Collected data entries:
╔══
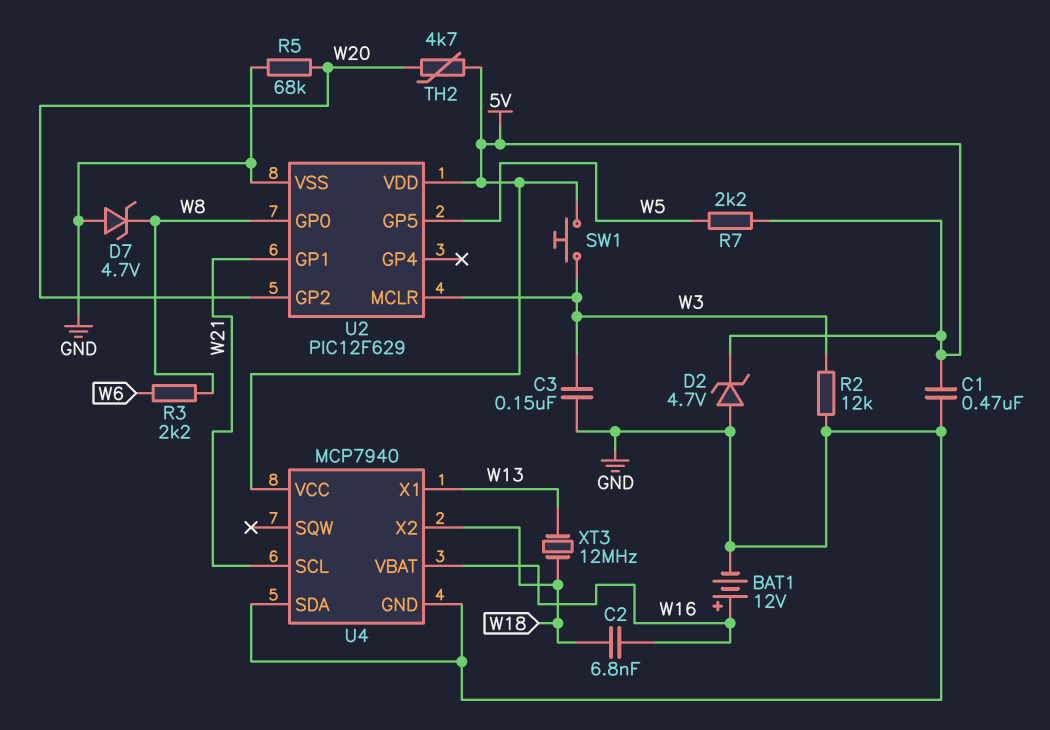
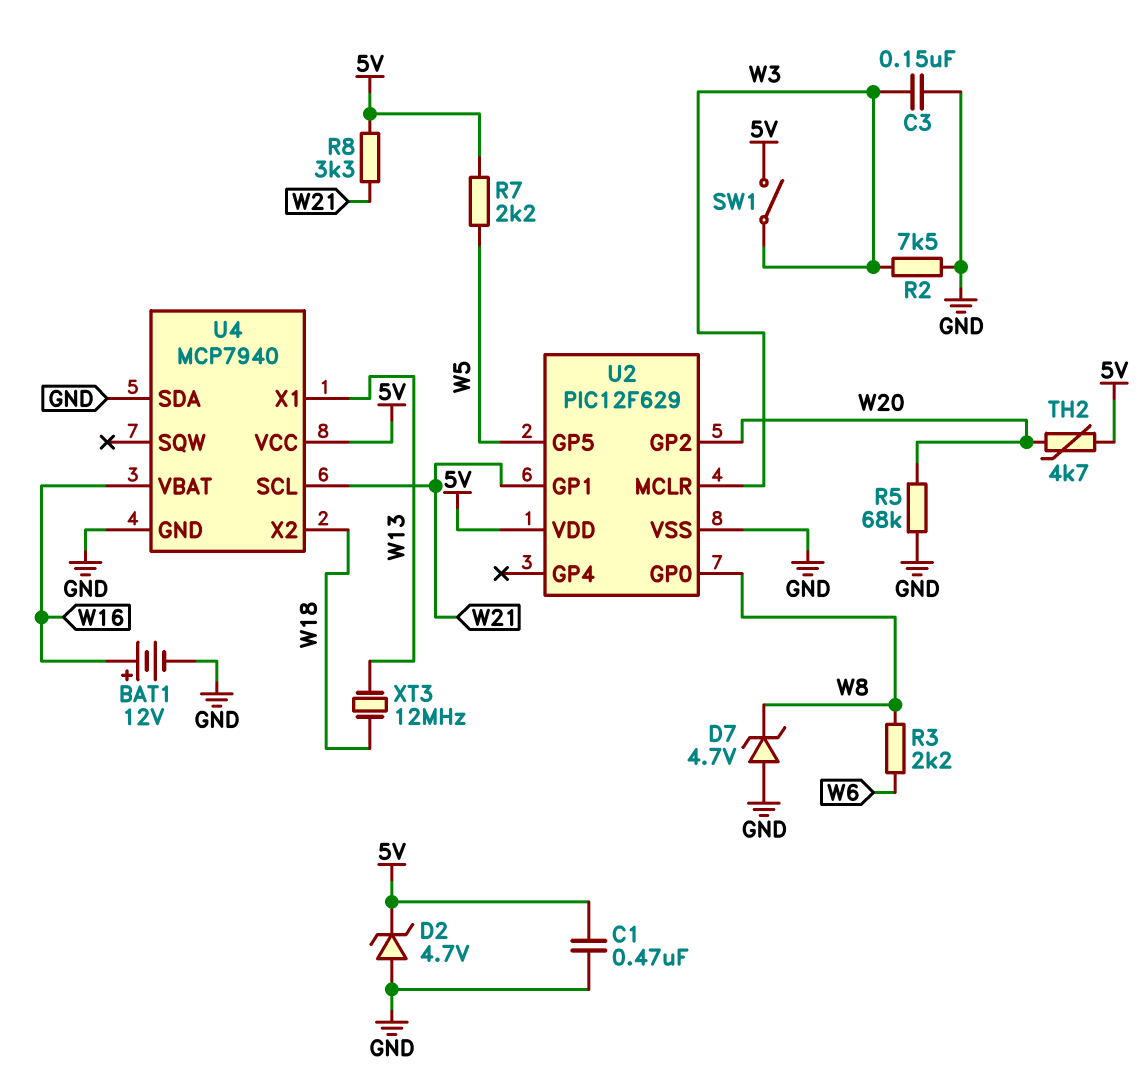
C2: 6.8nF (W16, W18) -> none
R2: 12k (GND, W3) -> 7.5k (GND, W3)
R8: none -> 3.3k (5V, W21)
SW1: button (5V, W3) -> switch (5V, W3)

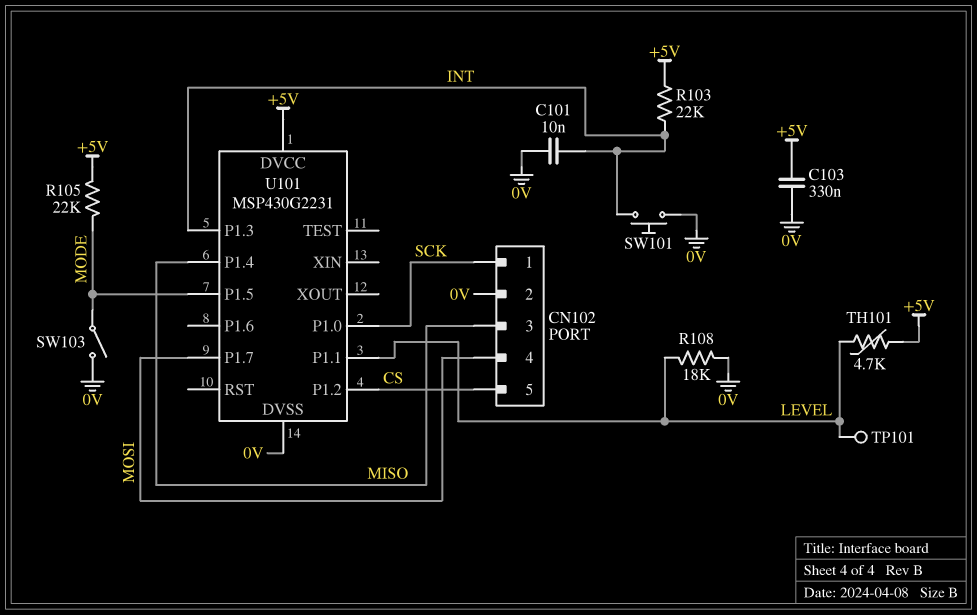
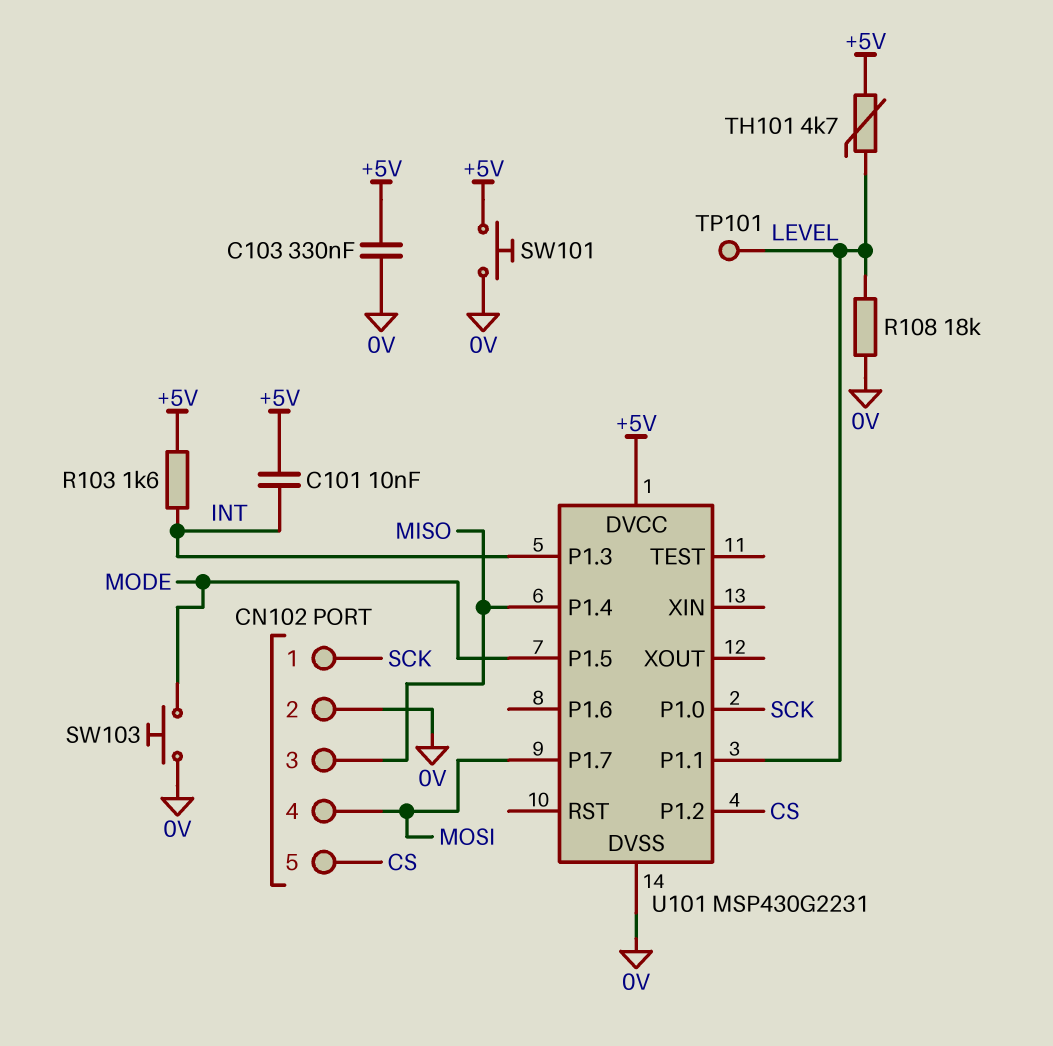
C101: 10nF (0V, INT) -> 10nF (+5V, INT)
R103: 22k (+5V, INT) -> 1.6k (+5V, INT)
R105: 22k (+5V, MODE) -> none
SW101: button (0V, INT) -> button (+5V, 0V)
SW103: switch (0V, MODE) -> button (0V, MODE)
╚══
# REQUIREMENT
Retype all the records shown above, character for character. Omit every picture.

# ANSWER SPACE
C2: 6.8nF (W16, W18) -> none
R2: 12k (GND, W3) -> 7.5k (GND, W3)
R8: none -> 3.3k (5V, W21)
SW1: button (5V, W3) -> switch (5V, W3)

C101: 10nF (0V, INT) -> 10nF (+5V, INT)
R103: 22k (+5V, INT) -> 1.6k (+5V, INT)
R105: 22k (+5V, MODE) -> none
SW101: button (0V, INT) -> button (+5V, 0V)
SW103: switch (0V, MODE) -> button (0V, MODE)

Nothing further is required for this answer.